### ENTRIES SHOWN
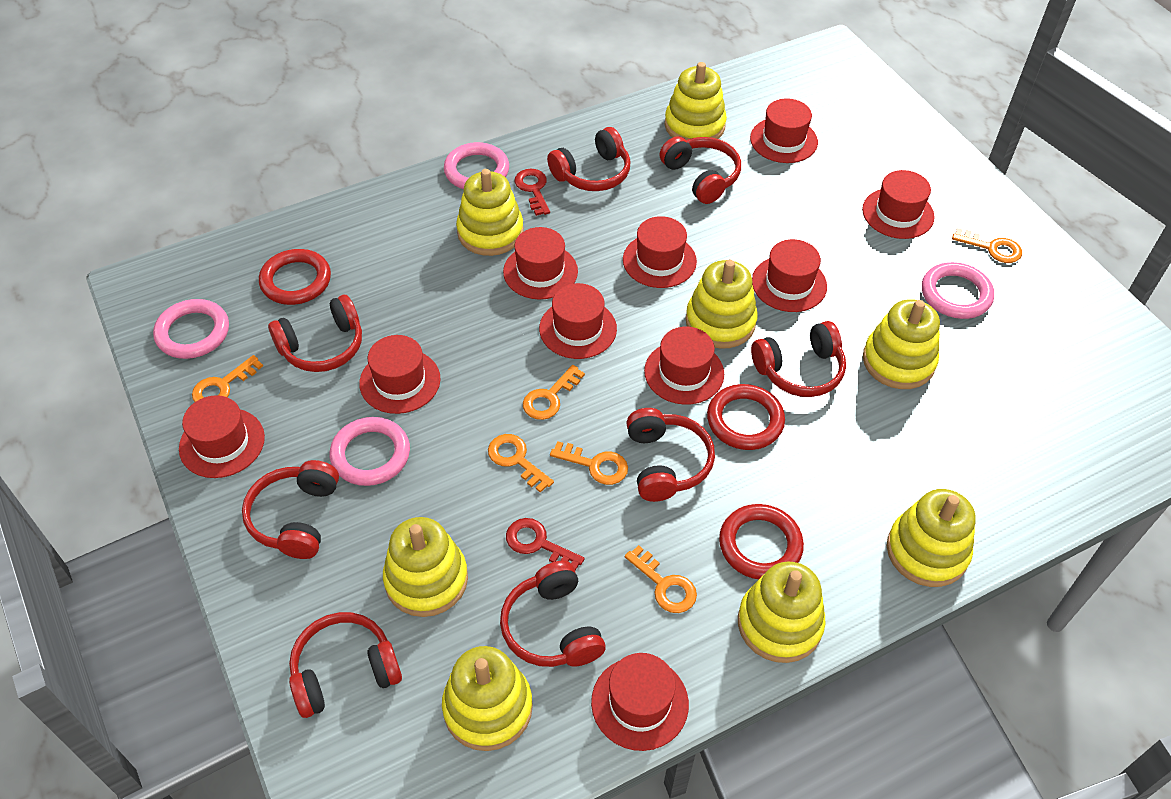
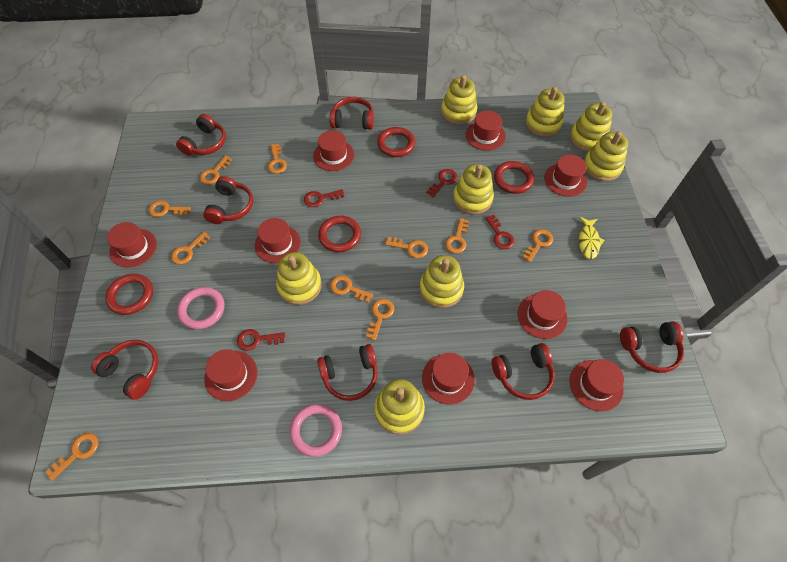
orange key: 6 -> 10
pink ring: 4 -> 2
red hat: 10 -> 9
red headphones: 8 -> 7
red key: 2 -> 4
red ring: 3 -> 4
yellow fish: 0 -> 1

### WORK INSTRUCTIONS
Only the lines from the one containing "red headphones: 8 -> 7" to the end of the listing belong in the output, each reproduced exactly.

### ANSWER SPACE
red headphones: 8 -> 7
red key: 2 -> 4
red ring: 3 -> 4
yellow fish: 0 -> 1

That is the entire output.